_Your instructions_
All lines from the one that has "recolor: duck in" onward to the end of the records below are to be returned exactly; pictures are to be skipped.

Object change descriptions
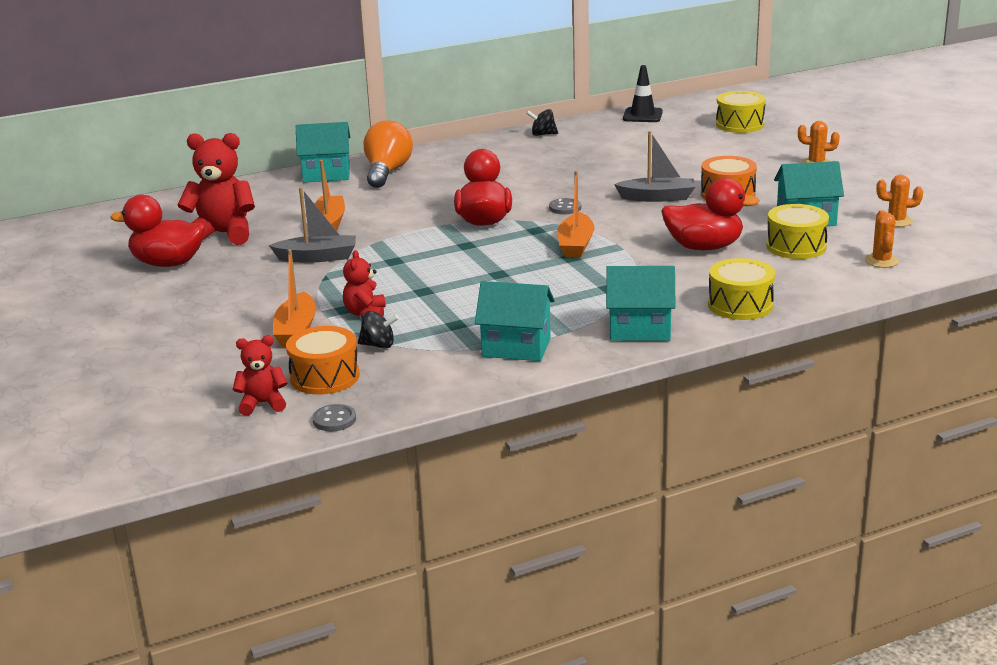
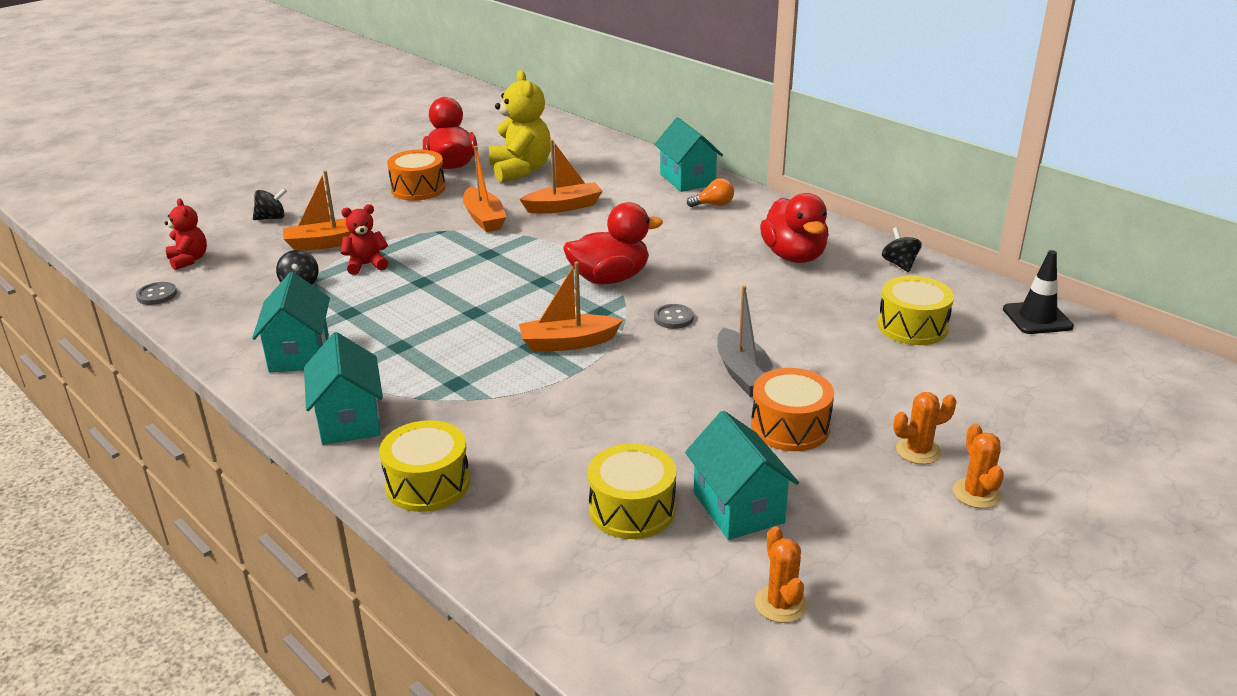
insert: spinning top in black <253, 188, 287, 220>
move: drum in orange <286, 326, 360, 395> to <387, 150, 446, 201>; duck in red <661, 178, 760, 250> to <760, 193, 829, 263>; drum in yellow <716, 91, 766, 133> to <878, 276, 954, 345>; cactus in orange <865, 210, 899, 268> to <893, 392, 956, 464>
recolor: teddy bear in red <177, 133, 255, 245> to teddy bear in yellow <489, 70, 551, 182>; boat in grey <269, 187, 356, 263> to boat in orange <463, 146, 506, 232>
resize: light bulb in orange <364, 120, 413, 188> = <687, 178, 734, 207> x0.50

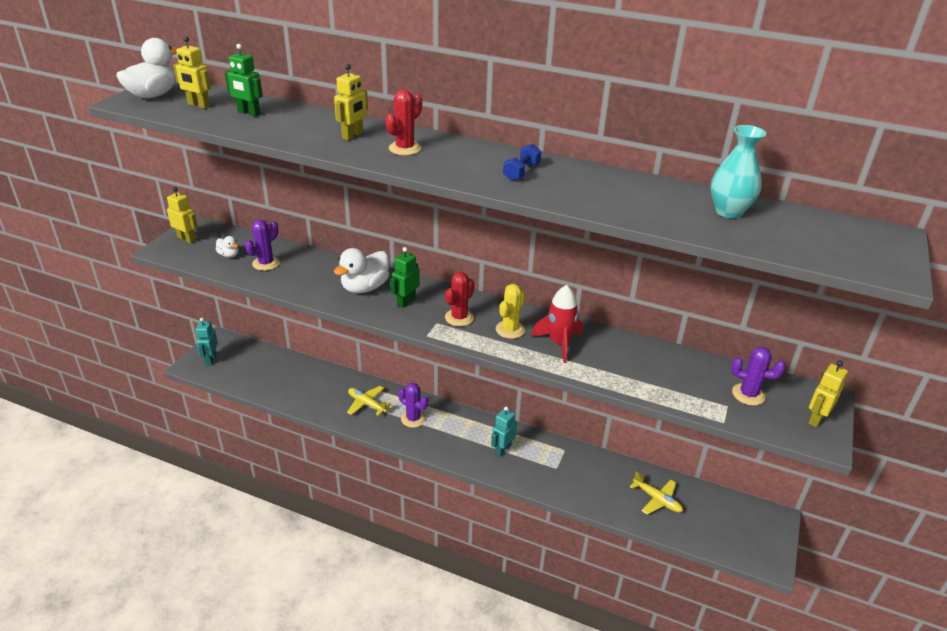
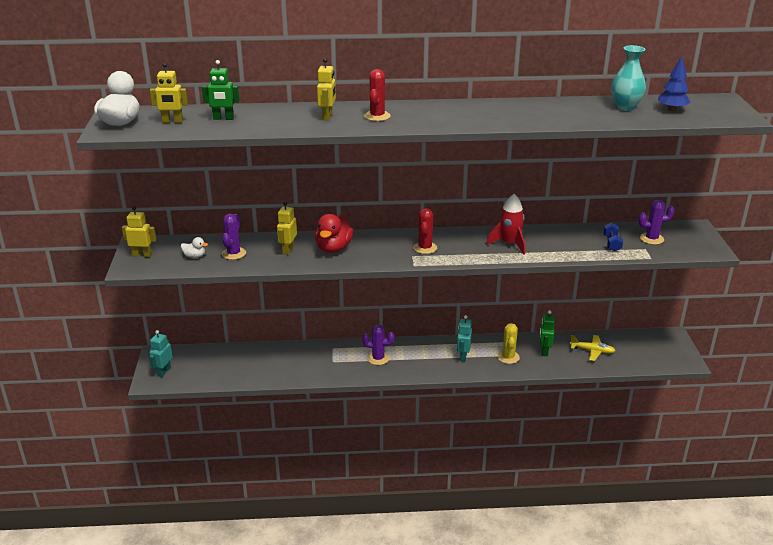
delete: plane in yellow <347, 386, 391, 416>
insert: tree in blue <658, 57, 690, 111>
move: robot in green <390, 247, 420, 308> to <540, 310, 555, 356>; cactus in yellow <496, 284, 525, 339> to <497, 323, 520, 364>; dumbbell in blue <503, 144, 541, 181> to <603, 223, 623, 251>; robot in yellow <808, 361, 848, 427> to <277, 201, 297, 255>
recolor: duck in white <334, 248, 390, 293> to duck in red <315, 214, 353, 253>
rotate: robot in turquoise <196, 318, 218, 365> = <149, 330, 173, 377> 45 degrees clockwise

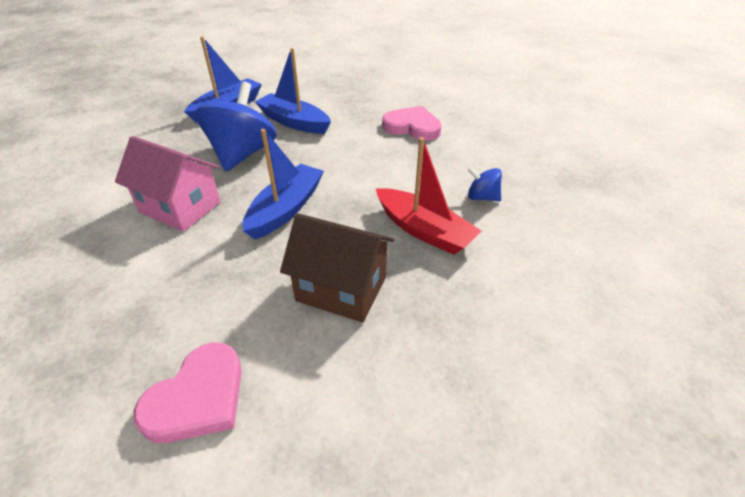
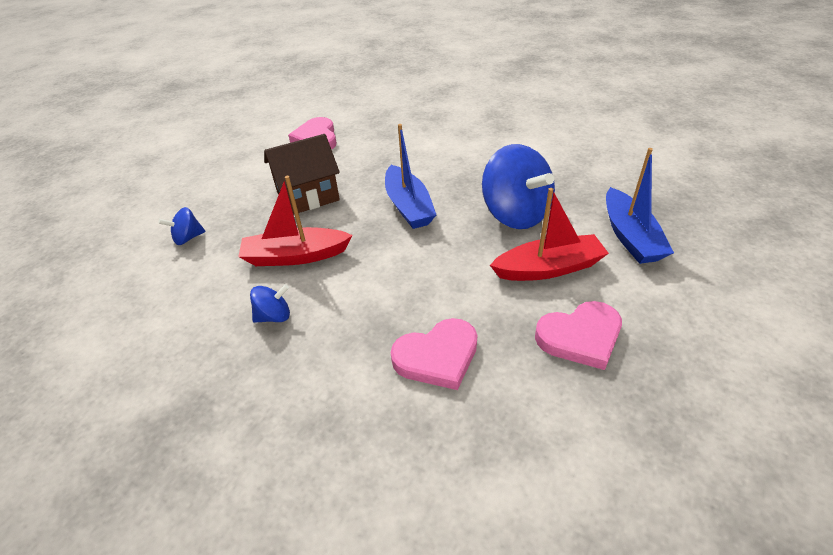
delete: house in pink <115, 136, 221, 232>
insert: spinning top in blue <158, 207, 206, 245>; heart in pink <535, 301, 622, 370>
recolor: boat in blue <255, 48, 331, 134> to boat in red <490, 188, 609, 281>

_Written response_
recolor: duck in white <334, 248, 390, 293> to duck in red <315, 214, 353, 253>
rotate: robot in turquoise <196, 318, 218, 365> = <149, 330, 173, 377> 45 degrees clockwise

delete: house in pink <115, 136, 221, 232>
insert: spinning top in blue <158, 207, 206, 245>; heart in pink <535, 301, 622, 370>
recolor: boat in blue <255, 48, 331, 134> to boat in red <490, 188, 609, 281>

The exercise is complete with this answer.